=== Description of the task ===
Duplicate the listing below exactly, line for line, and leave the pictures out of your answer.

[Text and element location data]
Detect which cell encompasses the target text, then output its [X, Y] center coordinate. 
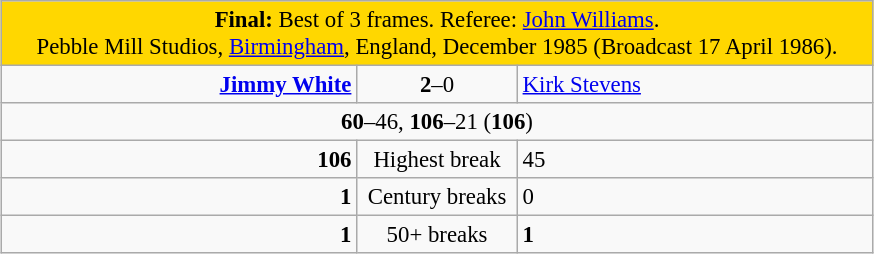
50+ breaks [438, 235]
60–46, 106–21 (106) [437, 122]
Final: Best of 3 frames. Referee: John Williams.Pebble Mill Studios, Birmingham, England, December 1985 (Broadcast 17 April 1986). [437, 34]
2–0 [438, 85]
Kirk Stevens [695, 85]
Highest break [438, 160]
Jimmy White [179, 85]
Century breaks [438, 197]
0 [695, 197]
106 [179, 160]
45 [695, 160]
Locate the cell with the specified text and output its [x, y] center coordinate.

=== Result ===
Detect which cell encompasses the target text, then output its [X, Y] center coordinate. 
50+ breaks [438, 235]
60–46, 106–21 (106) [437, 122]
Final: Best of 3 frames. Referee: John Williams.Pebble Mill Studios, Birmingham, England, December 1985 (Broadcast 17 April 1986). [437, 34]
2–0 [438, 85]
Kirk Stevens [695, 85]
Highest break [438, 160]
Jimmy White [179, 85]
Century breaks [438, 197]
0 [695, 197]
106 [179, 160]
45 [695, 160]
Locate the cell with the specified text and output its [x, y] center coordinate.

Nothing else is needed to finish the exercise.